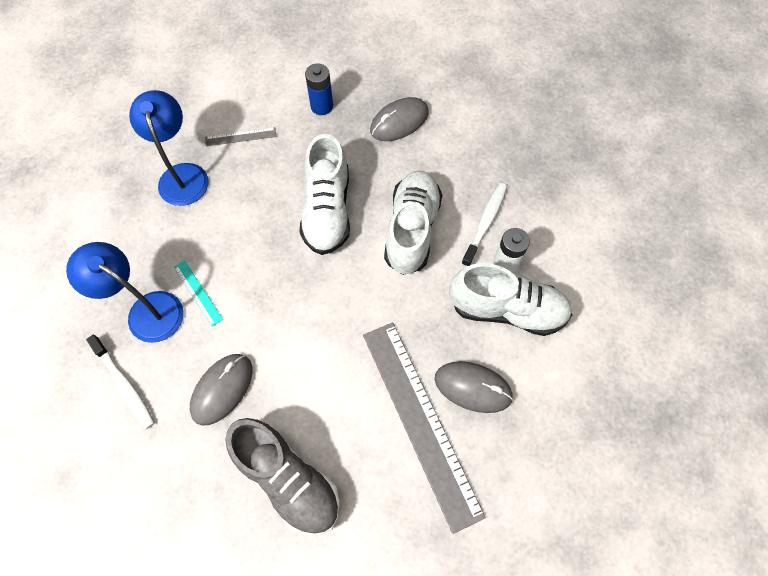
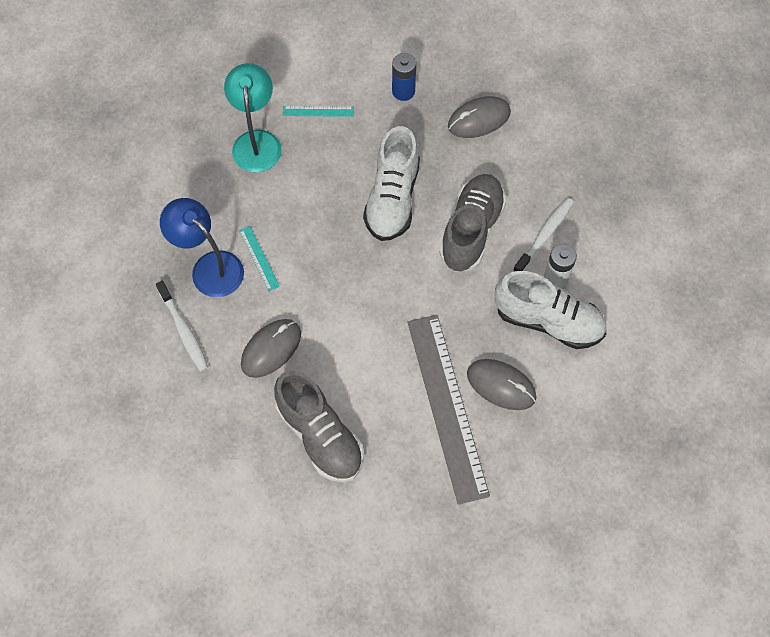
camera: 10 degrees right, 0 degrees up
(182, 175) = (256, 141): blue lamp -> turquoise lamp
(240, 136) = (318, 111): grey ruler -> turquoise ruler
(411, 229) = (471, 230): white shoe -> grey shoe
* * *
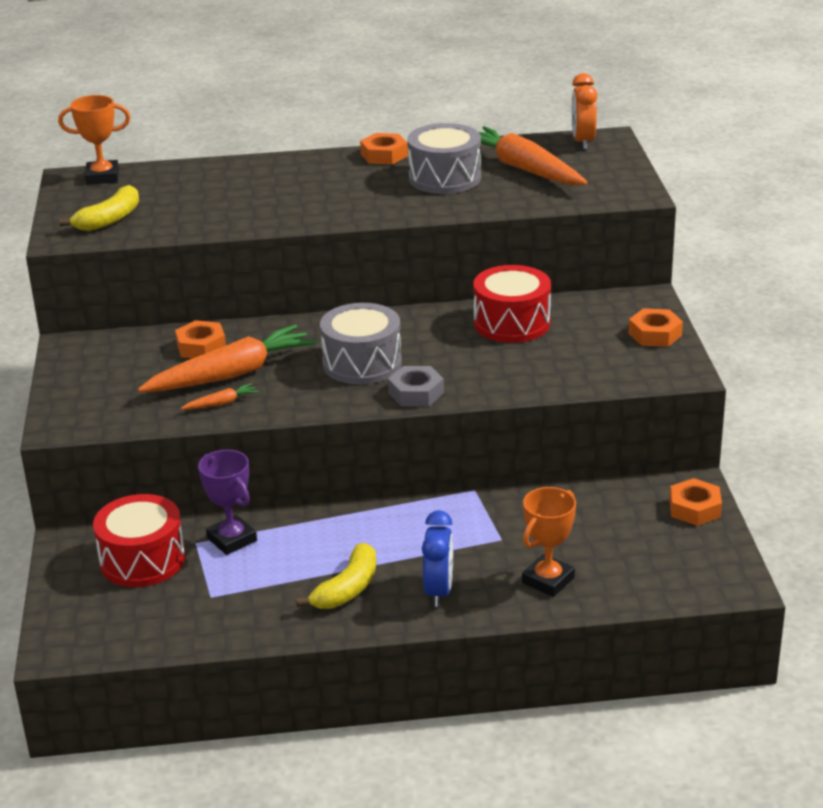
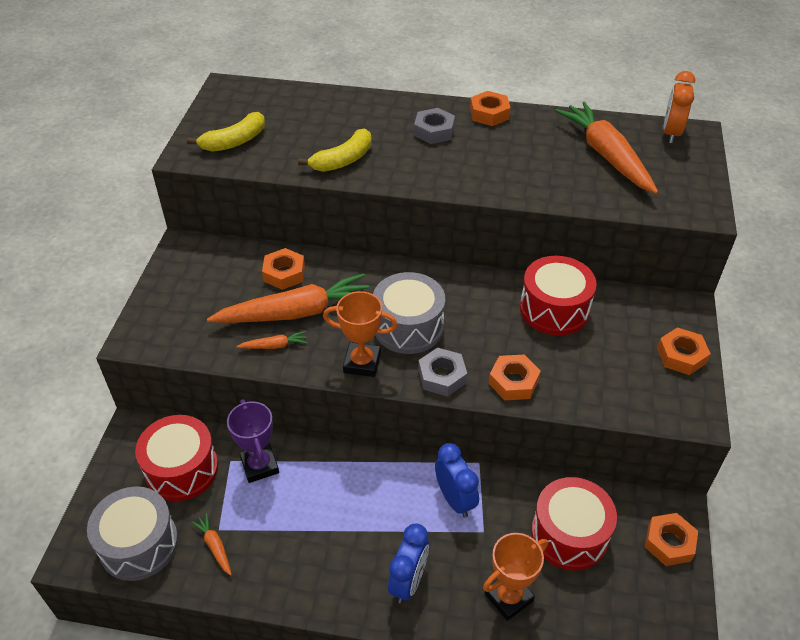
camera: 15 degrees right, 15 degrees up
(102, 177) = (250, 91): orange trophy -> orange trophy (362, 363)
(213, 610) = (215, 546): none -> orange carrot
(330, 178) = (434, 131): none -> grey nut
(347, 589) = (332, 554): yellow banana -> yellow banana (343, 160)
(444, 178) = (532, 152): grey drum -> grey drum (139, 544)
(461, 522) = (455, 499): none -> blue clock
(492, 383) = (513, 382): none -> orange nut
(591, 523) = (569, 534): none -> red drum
* * *
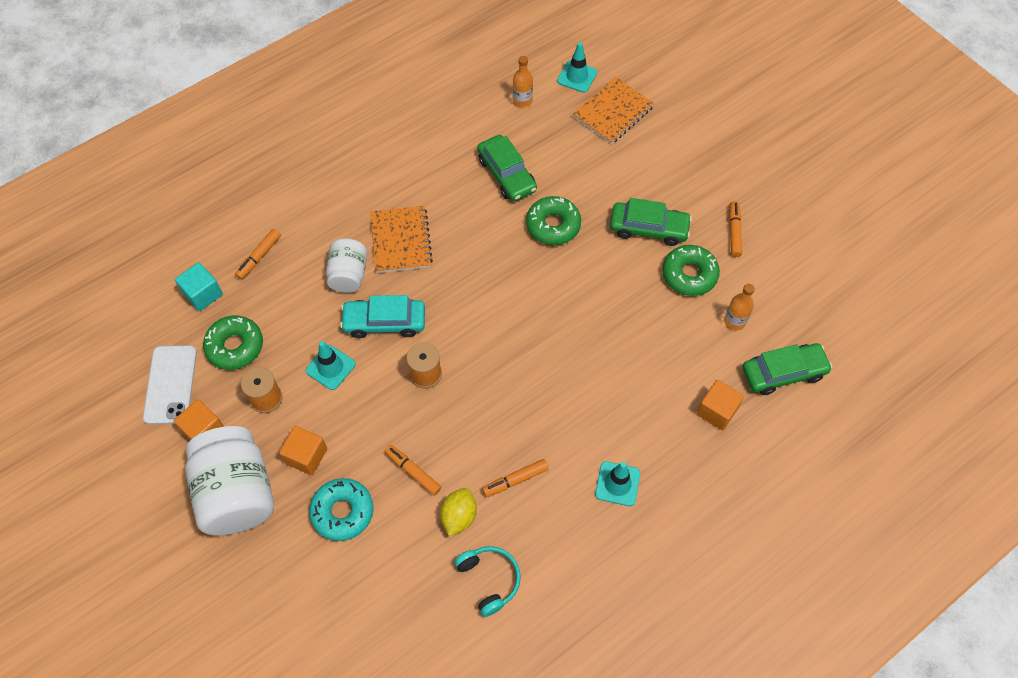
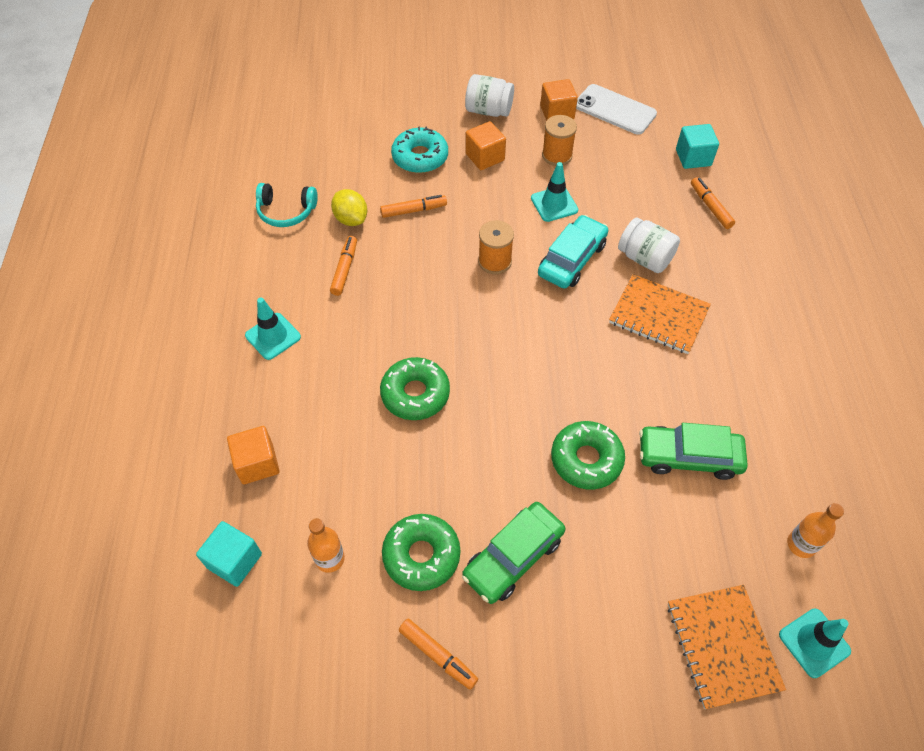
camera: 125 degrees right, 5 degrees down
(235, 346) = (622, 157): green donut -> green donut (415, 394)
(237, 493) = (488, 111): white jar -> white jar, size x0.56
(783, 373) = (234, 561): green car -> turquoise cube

PROBLEM DETAILS: Your answer must be the lines above from the one containing "(347, 589) = (332, 554): yellow" to the one containing "(591, 523) = (569, 534): none -> red drum", both included, restated word for word.

ANSWER SECTION:
(347, 589) = (332, 554): yellow banana -> yellow banana (343, 160)
(444, 178) = (532, 152): grey drum -> grey drum (139, 544)
(461, 522) = (455, 499): none -> blue clock
(492, 383) = (513, 382): none -> orange nut
(591, 523) = (569, 534): none -> red drum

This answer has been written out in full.